**Required work**
Copy out every record below with complete accuracy.

**Material provided**

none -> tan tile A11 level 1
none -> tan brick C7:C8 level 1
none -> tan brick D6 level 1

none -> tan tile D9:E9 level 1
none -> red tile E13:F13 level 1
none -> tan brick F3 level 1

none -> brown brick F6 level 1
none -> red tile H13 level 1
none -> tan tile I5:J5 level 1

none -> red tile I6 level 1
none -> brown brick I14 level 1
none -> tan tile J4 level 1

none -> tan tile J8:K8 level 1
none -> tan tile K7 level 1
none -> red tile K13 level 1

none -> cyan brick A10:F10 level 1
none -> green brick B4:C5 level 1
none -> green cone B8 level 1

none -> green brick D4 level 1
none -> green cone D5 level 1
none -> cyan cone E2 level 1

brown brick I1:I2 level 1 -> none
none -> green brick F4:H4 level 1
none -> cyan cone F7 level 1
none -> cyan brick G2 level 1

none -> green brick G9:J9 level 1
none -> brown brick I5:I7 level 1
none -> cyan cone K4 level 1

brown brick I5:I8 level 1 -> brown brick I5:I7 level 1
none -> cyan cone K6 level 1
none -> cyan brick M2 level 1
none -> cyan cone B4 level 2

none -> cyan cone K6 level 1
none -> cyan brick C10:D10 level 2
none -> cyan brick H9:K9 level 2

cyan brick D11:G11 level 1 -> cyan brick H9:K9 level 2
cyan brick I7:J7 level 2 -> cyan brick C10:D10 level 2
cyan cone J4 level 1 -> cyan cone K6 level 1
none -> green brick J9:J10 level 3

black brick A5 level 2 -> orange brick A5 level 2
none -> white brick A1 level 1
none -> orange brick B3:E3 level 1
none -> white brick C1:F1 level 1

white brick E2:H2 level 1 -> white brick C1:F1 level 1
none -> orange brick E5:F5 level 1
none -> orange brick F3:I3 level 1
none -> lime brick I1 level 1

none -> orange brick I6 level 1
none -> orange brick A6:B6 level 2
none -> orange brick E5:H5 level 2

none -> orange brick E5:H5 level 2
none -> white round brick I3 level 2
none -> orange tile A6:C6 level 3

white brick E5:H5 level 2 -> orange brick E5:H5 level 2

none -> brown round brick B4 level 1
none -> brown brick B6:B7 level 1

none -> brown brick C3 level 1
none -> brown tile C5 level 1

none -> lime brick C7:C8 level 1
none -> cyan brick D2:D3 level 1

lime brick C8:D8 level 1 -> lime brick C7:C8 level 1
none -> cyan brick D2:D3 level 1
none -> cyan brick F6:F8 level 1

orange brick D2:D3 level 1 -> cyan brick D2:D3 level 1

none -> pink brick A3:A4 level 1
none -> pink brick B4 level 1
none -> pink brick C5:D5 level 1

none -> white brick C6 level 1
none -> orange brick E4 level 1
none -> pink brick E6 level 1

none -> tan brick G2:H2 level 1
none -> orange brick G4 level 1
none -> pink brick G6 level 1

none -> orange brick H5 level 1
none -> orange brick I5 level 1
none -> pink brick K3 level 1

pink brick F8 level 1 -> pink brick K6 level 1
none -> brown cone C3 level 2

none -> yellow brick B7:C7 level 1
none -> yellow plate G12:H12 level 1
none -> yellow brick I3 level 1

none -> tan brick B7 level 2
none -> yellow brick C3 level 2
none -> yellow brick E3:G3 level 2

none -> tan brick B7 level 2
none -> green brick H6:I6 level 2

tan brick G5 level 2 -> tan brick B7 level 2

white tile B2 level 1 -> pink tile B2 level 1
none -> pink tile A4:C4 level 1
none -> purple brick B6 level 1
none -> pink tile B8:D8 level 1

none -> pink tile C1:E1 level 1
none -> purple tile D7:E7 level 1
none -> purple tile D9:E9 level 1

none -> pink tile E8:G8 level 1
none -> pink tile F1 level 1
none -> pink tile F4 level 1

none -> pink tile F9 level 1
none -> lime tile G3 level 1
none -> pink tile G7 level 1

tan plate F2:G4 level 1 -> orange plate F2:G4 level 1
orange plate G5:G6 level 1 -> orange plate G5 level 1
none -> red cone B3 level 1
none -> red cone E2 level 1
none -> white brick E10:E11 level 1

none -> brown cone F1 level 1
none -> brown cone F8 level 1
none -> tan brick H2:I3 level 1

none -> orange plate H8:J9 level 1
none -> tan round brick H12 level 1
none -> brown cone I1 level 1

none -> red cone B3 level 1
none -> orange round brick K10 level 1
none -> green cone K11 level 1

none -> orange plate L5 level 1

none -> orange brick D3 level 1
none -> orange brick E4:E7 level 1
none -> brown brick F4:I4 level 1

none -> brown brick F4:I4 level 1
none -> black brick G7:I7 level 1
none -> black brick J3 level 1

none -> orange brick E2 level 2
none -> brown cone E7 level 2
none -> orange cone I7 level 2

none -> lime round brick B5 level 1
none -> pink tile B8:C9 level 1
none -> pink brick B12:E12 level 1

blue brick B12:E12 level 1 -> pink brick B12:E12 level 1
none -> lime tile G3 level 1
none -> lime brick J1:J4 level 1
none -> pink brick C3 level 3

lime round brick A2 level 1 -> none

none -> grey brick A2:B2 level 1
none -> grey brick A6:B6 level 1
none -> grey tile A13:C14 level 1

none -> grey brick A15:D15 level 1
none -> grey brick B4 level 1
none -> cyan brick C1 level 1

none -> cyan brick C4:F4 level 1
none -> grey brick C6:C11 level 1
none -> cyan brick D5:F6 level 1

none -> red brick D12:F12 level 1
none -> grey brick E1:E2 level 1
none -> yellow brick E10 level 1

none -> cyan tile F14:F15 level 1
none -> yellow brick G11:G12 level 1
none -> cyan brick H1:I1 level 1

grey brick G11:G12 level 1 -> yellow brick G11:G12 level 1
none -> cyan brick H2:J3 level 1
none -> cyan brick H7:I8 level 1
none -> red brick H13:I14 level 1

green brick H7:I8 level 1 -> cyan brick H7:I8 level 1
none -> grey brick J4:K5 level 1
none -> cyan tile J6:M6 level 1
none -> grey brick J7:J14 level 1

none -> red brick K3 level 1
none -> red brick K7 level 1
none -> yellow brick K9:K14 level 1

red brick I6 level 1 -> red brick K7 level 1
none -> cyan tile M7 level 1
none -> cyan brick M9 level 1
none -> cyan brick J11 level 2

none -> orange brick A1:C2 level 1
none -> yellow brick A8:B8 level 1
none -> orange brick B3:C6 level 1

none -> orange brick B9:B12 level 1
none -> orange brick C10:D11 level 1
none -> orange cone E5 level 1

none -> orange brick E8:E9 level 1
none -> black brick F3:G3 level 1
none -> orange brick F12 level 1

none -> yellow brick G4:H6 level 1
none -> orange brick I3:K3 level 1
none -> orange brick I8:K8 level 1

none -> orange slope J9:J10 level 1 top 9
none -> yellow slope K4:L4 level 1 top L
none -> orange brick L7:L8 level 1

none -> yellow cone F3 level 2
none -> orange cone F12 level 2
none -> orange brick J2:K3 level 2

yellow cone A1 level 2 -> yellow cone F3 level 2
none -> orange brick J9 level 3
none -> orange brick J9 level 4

**Response for this exercise**
none -> tan tile A11 level 1
none -> tan brick C7:C8 level 1
none -> tan brick D6 level 1

none -> tan tile D9:E9 level 1
none -> red tile E13:F13 level 1
none -> tan brick F3 level 1

none -> brown brick F6 level 1
none -> red tile H13 level 1
none -> tan tile I5:J5 level 1

none -> red tile I6 level 1
none -> brown brick I14 level 1
none -> tan tile J4 level 1

none -> tan tile J8:K8 level 1
none -> tan tile K7 level 1
none -> red tile K13 level 1

none -> cyan brick A10:F10 level 1
none -> green brick B4:C5 level 1
none -> green cone B8 level 1

none -> green brick D4 level 1
none -> green cone D5 level 1
none -> cyan cone E2 level 1

brown brick I1:I2 level 1 -> none
none -> green brick F4:H4 level 1
none -> cyan cone F7 level 1
none -> cyan brick G2 level 1

none -> green brick G9:J9 level 1
none -> brown brick I5:I7 level 1
none -> cyan cone K4 level 1

brown brick I5:I8 level 1 -> brown brick I5:I7 level 1
none -> cyan cone K6 level 1
none -> cyan brick M2 level 1
none -> cyan cone B4 level 2

none -> cyan cone K6 level 1
none -> cyan brick C10:D10 level 2
none -> cyan brick H9:K9 level 2

cyan brick D11:G11 level 1 -> cyan brick H9:K9 level 2
cyan brick I7:J7 level 2 -> cyan brick C10:D10 level 2
cyan cone J4 level 1 -> cyan cone K6 level 1
none -> green brick J9:J10 level 3

black brick A5 level 2 -> orange brick A5 level 2
none -> white brick A1 level 1
none -> orange brick B3:E3 level 1
none -> white brick C1:F1 level 1

white brick E2:H2 level 1 -> white brick C1:F1 level 1
none -> orange brick E5:F5 level 1
none -> orange brick F3:I3 level 1
none -> lime brick I1 level 1

none -> orange brick I6 level 1
none -> orange brick A6:B6 level 2
none -> orange brick E5:H5 level 2

none -> orange brick E5:H5 level 2
none -> white round brick I3 level 2
none -> orange tile A6:C6 level 3

white brick E5:H5 level 2 -> orange brick E5:H5 level 2

none -> brown round brick B4 level 1
none -> brown brick B6:B7 level 1

none -> brown brick C3 level 1
none -> brown tile C5 level 1

none -> lime brick C7:C8 level 1
none -> cyan brick D2:D3 level 1

lime brick C8:D8 level 1 -> lime brick C7:C8 level 1
none -> cyan brick D2:D3 level 1
none -> cyan brick F6:F8 level 1

orange brick D2:D3 level 1 -> cyan brick D2:D3 level 1

none -> pink brick A3:A4 level 1
none -> pink brick B4 level 1
none -> pink brick C5:D5 level 1

none -> white brick C6 level 1
none -> orange brick E4 level 1
none -> pink brick E6 level 1

none -> tan brick G2:H2 level 1
none -> orange brick G4 level 1
none -> pink brick G6 level 1

none -> orange brick H5 level 1
none -> orange brick I5 level 1
none -> pink brick K3 level 1

pink brick F8 level 1 -> pink brick K6 level 1
none -> brown cone C3 level 2

none -> yellow brick B7:C7 level 1
none -> yellow plate G12:H12 level 1
none -> yellow brick I3 level 1

none -> tan brick B7 level 2
none -> yellow brick C3 level 2
none -> yellow brick E3:G3 level 2

none -> tan brick B7 level 2
none -> green brick H6:I6 level 2

tan brick G5 level 2 -> tan brick B7 level 2

white tile B2 level 1 -> pink tile B2 level 1
none -> pink tile A4:C4 level 1
none -> purple brick B6 level 1
none -> pink tile B8:D8 level 1

none -> pink tile C1:E1 level 1
none -> purple tile D7:E7 level 1
none -> purple tile D9:E9 level 1

none -> pink tile E8:G8 level 1
none -> pink tile F1 level 1
none -> pink tile F4 level 1

none -> pink tile F9 level 1
none -> lime tile G3 level 1
none -> pink tile G7 level 1

tan plate F2:G4 level 1 -> orange plate F2:G4 level 1
orange plate G5:G6 level 1 -> orange plate G5 level 1
none -> red cone B3 level 1
none -> red cone E2 level 1
none -> white brick E10:E11 level 1

none -> brown cone F1 level 1
none -> brown cone F8 level 1
none -> tan brick H2:I3 level 1

none -> orange plate H8:J9 level 1
none -> tan round brick H12 level 1
none -> brown cone I1 level 1

none -> red cone B3 level 1
none -> orange round brick K10 level 1
none -> green cone K11 level 1

none -> orange plate L5 level 1

none -> orange brick D3 level 1
none -> orange brick E4:E7 level 1
none -> brown brick F4:I4 level 1

none -> brown brick F4:I4 level 1
none -> black brick G7:I7 level 1
none -> black brick J3 level 1

none -> orange brick E2 level 2
none -> brown cone E7 level 2
none -> orange cone I7 level 2

none -> lime round brick B5 level 1
none -> pink tile B8:C9 level 1
none -> pink brick B12:E12 level 1

blue brick B12:E12 level 1 -> pink brick B12:E12 level 1
none -> lime tile G3 level 1
none -> lime brick J1:J4 level 1
none -> pink brick C3 level 3

lime round brick A2 level 1 -> none

none -> grey brick A2:B2 level 1
none -> grey brick A6:B6 level 1
none -> grey tile A13:C14 level 1

none -> grey brick A15:D15 level 1
none -> grey brick B4 level 1
none -> cyan brick C1 level 1

none -> cyan brick C4:F4 level 1
none -> grey brick C6:C11 level 1
none -> cyan brick D5:F6 level 1

none -> red brick D12:F12 level 1
none -> grey brick E1:E2 level 1
none -> yellow brick E10 level 1

none -> cyan tile F14:F15 level 1
none -> yellow brick G11:G12 level 1
none -> cyan brick H1:I1 level 1

grey brick G11:G12 level 1 -> yellow brick G11:G12 level 1
none -> cyan brick H2:J3 level 1
none -> cyan brick H7:I8 level 1
none -> red brick H13:I14 level 1

green brick H7:I8 level 1 -> cyan brick H7:I8 level 1
none -> grey brick J4:K5 level 1
none -> cyan tile J6:M6 level 1
none -> grey brick J7:J14 level 1

none -> red brick K3 level 1
none -> red brick K7 level 1
none -> yellow brick K9:K14 level 1

red brick I6 level 1 -> red brick K7 level 1
none -> cyan tile M7 level 1
none -> cyan brick M9 level 1
none -> cyan brick J11 level 2

none -> orange brick A1:C2 level 1
none -> yellow brick A8:B8 level 1
none -> orange brick B3:C6 level 1

none -> orange brick B9:B12 level 1
none -> orange brick C10:D11 level 1
none -> orange cone E5 level 1

none -> orange brick E8:E9 level 1
none -> black brick F3:G3 level 1
none -> orange brick F12 level 1

none -> yellow brick G4:H6 level 1
none -> orange brick I3:K3 level 1
none -> orange brick I8:K8 level 1

none -> orange slope J9:J10 level 1 top 9
none -> yellow slope K4:L4 level 1 top L
none -> orange brick L7:L8 level 1

none -> yellow cone F3 level 2
none -> orange cone F12 level 2
none -> orange brick J2:K3 level 2

yellow cone A1 level 2 -> yellow cone F3 level 2
none -> orange brick J9 level 3
none -> orange brick J9 level 4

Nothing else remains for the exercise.